*** Input records Section Begins ***

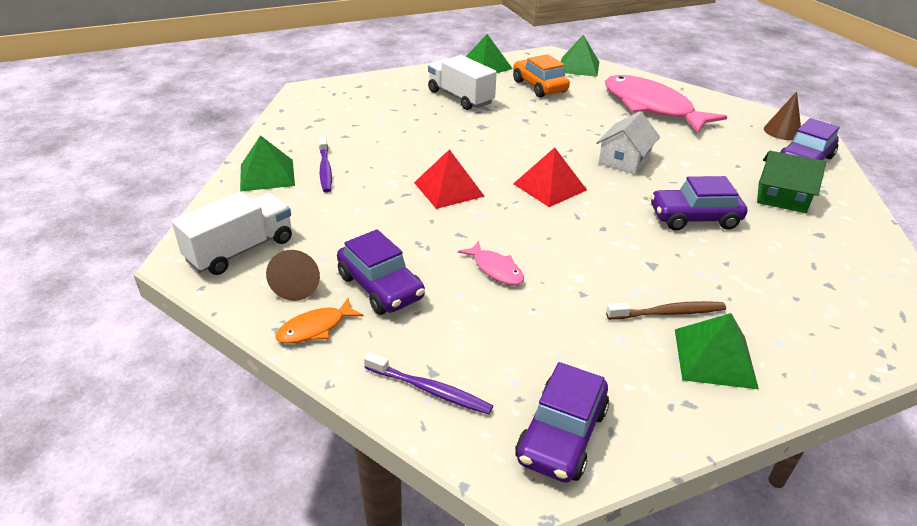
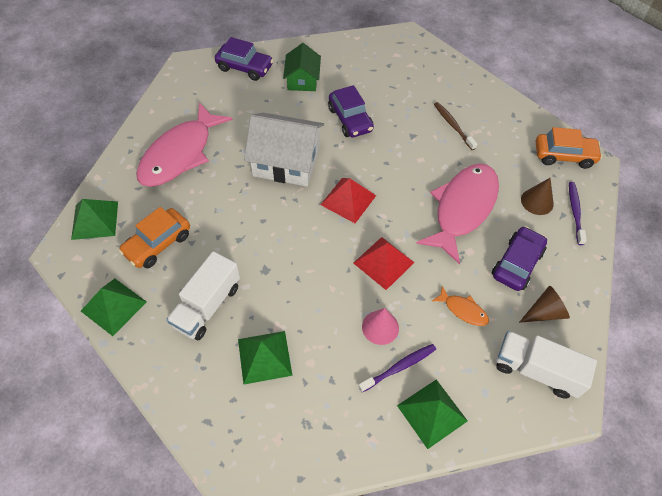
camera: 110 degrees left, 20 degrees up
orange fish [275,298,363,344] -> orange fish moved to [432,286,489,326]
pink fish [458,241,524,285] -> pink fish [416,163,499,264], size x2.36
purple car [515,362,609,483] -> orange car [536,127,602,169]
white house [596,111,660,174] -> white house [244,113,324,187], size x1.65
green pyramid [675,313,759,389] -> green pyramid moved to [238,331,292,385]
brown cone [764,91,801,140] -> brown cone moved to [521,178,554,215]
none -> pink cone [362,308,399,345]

*** Input records Section Ends ***
*** Input records Section Begins ***

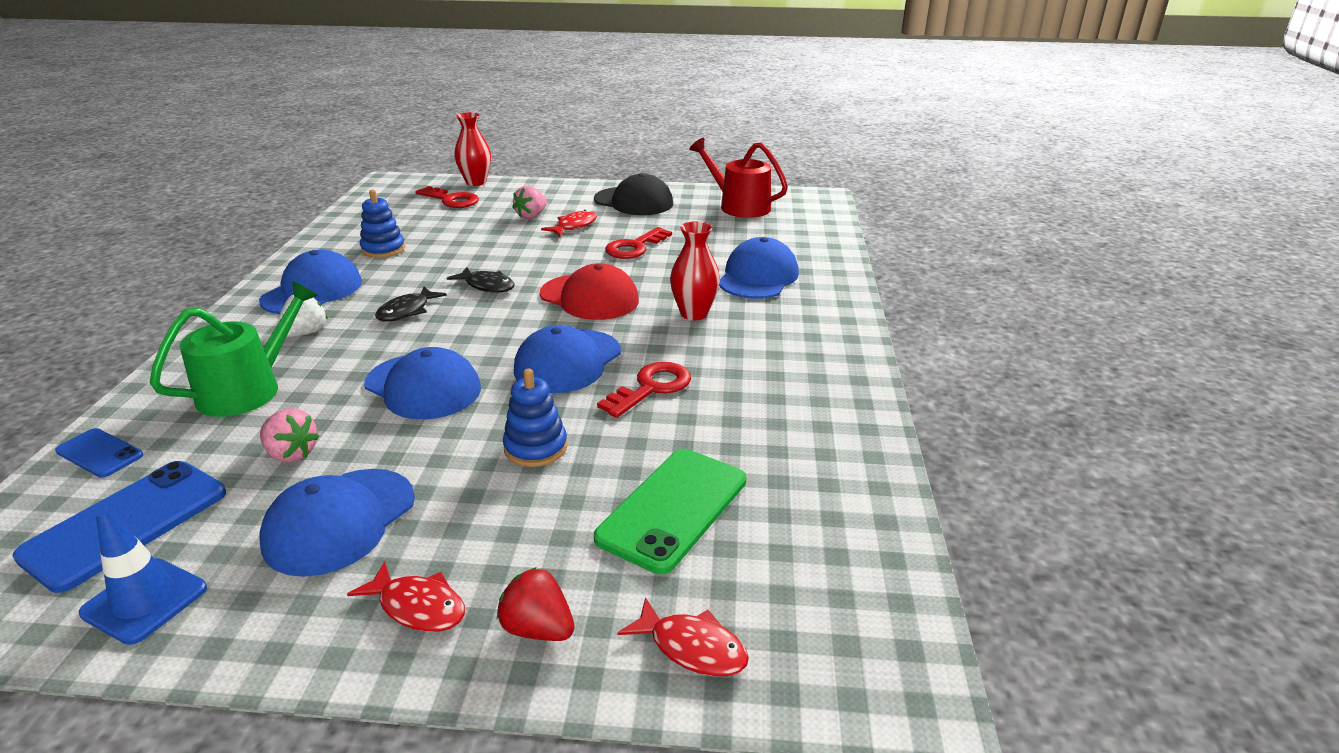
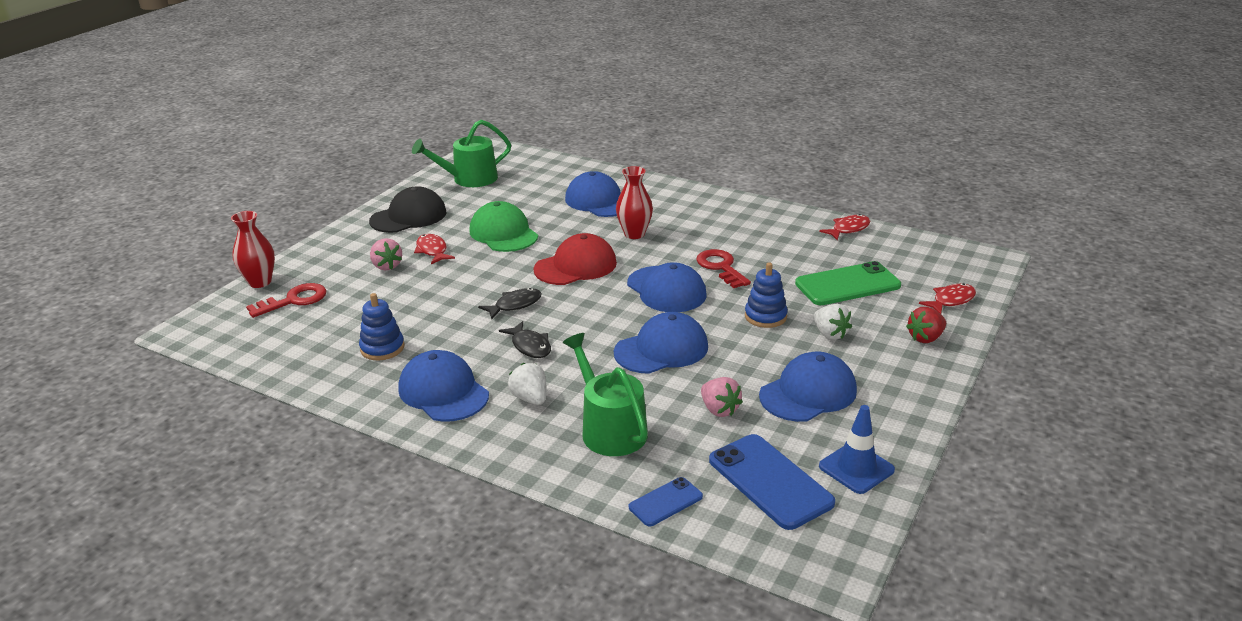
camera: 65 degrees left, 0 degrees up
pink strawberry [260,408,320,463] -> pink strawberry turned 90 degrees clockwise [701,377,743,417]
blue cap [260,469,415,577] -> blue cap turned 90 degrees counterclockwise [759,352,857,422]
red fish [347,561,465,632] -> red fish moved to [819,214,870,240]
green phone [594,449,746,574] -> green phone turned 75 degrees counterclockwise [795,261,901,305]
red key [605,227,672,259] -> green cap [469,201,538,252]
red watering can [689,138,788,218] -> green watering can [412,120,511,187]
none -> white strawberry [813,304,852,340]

*** Input records Section Ends ***

Required work: Among the lines above, repeat exactly those from the line with "pink strawberry [260,408,320,463]" to the line with "none -> white strawberry [813,304,852,340]", counting both ends.

Answer to the exercise:
pink strawberry [260,408,320,463] -> pink strawberry turned 90 degrees clockwise [701,377,743,417]
blue cap [260,469,415,577] -> blue cap turned 90 degrees counterclockwise [759,352,857,422]
red fish [347,561,465,632] -> red fish moved to [819,214,870,240]
green phone [594,449,746,574] -> green phone turned 75 degrees counterclockwise [795,261,901,305]
red key [605,227,672,259] -> green cap [469,201,538,252]
red watering can [689,138,788,218] -> green watering can [412,120,511,187]
none -> white strawberry [813,304,852,340]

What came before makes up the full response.